AVAILABLE DATA -
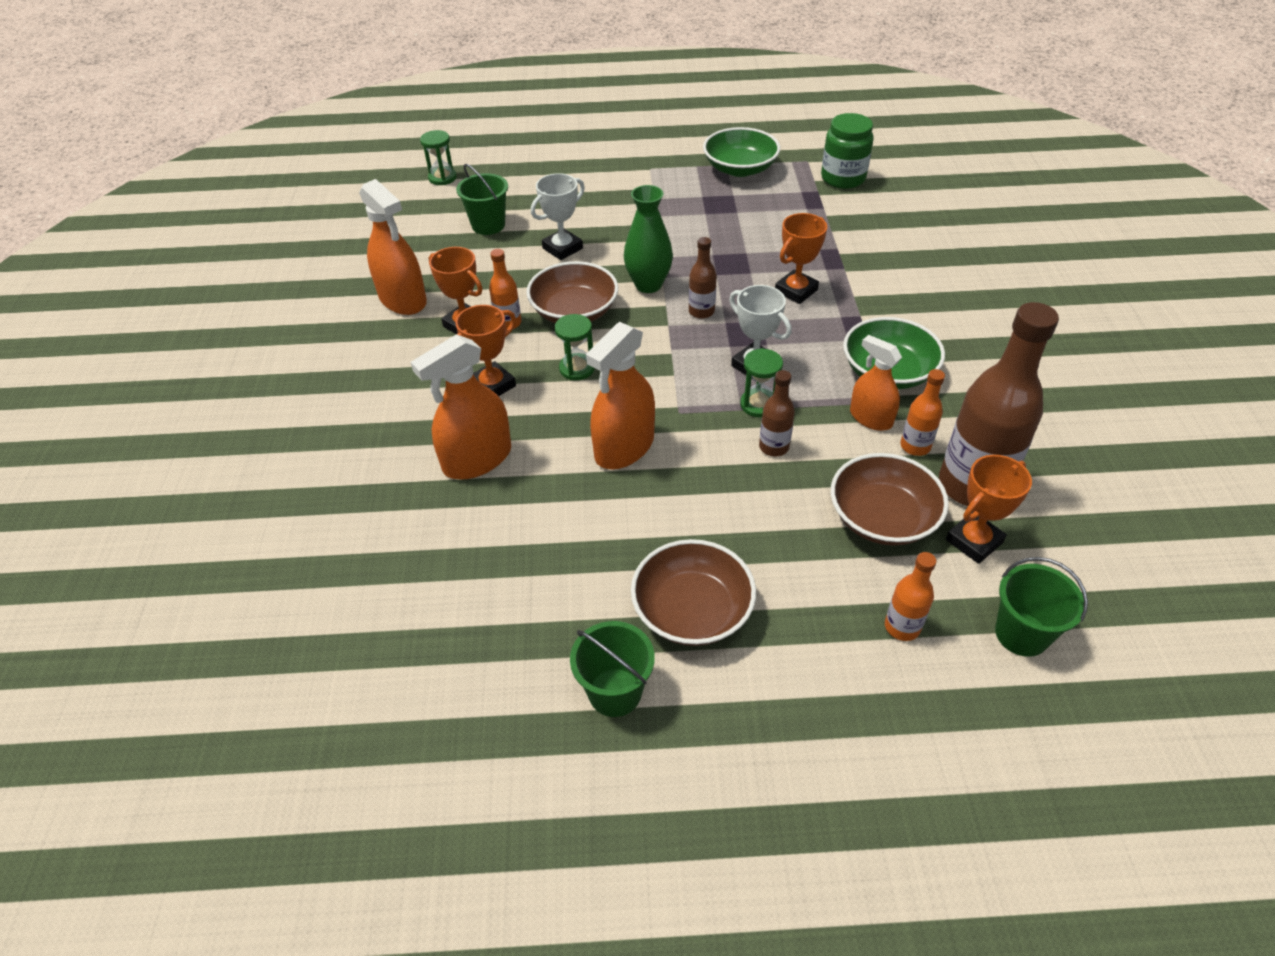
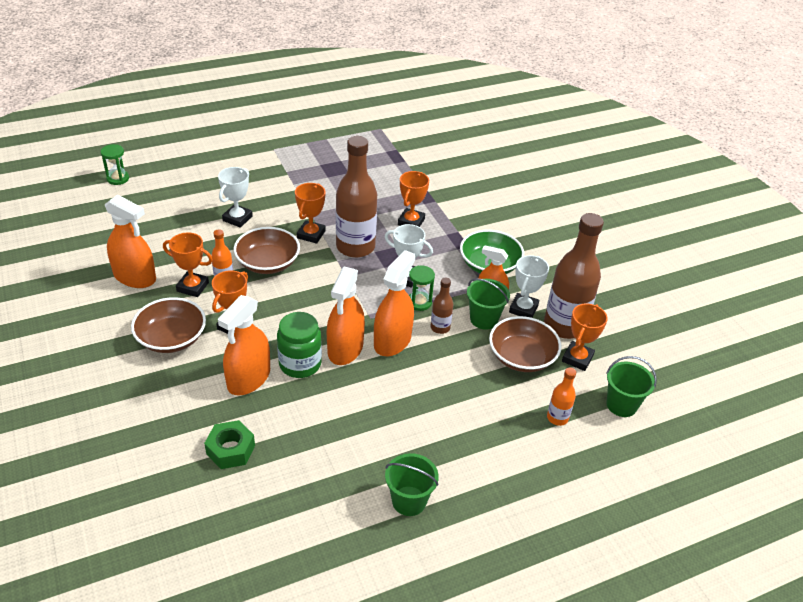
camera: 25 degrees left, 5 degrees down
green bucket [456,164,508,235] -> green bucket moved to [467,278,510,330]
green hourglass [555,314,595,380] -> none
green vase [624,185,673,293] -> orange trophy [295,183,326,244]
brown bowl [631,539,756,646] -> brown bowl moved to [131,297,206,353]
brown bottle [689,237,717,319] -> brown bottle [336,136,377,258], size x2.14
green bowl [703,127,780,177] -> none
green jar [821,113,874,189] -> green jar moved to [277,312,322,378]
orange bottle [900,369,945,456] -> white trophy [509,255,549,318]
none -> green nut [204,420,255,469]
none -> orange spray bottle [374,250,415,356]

---

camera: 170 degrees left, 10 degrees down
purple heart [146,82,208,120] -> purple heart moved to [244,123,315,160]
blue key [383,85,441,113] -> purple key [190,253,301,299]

TASK INSTRUCTIONS - Everything in the material above from the line that has "purple heart [146,82,208,120]" through the line that has "blue key [383,85,441,113]" must be duplicated exactly, with no other lines given.

RESPONSE FOR THIS EXERCISE -
purple heart [146,82,208,120] -> purple heart moved to [244,123,315,160]
blue key [383,85,441,113] -> purple key [190,253,301,299]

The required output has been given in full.